*** EXERCISE DATA ***

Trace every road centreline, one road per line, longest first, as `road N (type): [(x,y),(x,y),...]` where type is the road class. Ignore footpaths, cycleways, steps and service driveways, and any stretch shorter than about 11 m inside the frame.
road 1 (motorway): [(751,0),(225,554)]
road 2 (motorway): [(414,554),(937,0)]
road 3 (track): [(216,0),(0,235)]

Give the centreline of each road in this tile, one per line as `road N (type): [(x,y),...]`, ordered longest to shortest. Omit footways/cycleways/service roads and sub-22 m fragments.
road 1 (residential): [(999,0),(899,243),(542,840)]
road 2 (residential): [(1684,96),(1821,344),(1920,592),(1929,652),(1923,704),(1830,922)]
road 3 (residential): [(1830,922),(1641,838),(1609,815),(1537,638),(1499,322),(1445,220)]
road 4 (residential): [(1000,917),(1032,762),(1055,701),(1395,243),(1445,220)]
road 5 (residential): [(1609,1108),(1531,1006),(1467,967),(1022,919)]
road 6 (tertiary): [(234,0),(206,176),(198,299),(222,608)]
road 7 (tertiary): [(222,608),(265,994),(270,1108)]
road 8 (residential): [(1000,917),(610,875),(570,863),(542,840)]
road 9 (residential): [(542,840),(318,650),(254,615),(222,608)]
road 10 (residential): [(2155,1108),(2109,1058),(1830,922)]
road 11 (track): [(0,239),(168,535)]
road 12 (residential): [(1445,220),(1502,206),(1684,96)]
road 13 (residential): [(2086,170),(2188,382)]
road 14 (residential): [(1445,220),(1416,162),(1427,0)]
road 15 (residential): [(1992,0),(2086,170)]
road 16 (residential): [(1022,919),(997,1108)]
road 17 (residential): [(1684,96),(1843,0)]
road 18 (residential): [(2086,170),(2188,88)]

*** End of EXERCISE DATA ***

ACTIVITY: Repeat every line of the listing, word for word.

YOUR RESPONSE:
Trace every road centreline, one road per line, longest first, as `road N (type): [(x,y),(x,y),...]` where type is the road class. Ignore footpaths, cycleways, steps and service driveways, and any stretch shorter than about 11 m inside the frame.
road 1 (motorway): [(751,0),(225,554)]
road 2 (motorway): [(414,554),(937,0)]
road 3 (track): [(216,0),(0,235)]

Give the centreline of each road in this tile, one per line as `road N (type): [(x,y),...]`, ordered longest to shortest. Omit footways/cycleways/service roads and sub-22 m fragments.
road 1 (residential): [(999,0),(899,243),(542,840)]
road 2 (residential): [(1684,96),(1821,344),(1920,592),(1929,652),(1923,704),(1830,922)]
road 3 (residential): [(1830,922),(1641,838),(1609,815),(1537,638),(1499,322),(1445,220)]
road 4 (residential): [(1000,917),(1032,762),(1055,701),(1395,243),(1445,220)]
road 5 (residential): [(1609,1108),(1531,1006),(1467,967),(1022,919)]
road 6 (tertiary): [(234,0),(206,176),(198,299),(222,608)]
road 7 (tertiary): [(222,608),(265,994),(270,1108)]
road 8 (residential): [(1000,917),(610,875),(570,863),(542,840)]
road 9 (residential): [(542,840),(318,650),(254,615),(222,608)]
road 10 (residential): [(2155,1108),(2109,1058),(1830,922)]
road 11 (track): [(0,239),(168,535)]
road 12 (residential): [(1445,220),(1502,206),(1684,96)]
road 13 (residential): [(2086,170),(2188,382)]
road 14 (residential): [(1445,220),(1416,162),(1427,0)]
road 15 (residential): [(1992,0),(2086,170)]
road 16 (residential): [(1022,919),(997,1108)]
road 17 (residential): [(1684,96),(1843,0)]
road 18 (residential): [(2086,170),(2188,88)]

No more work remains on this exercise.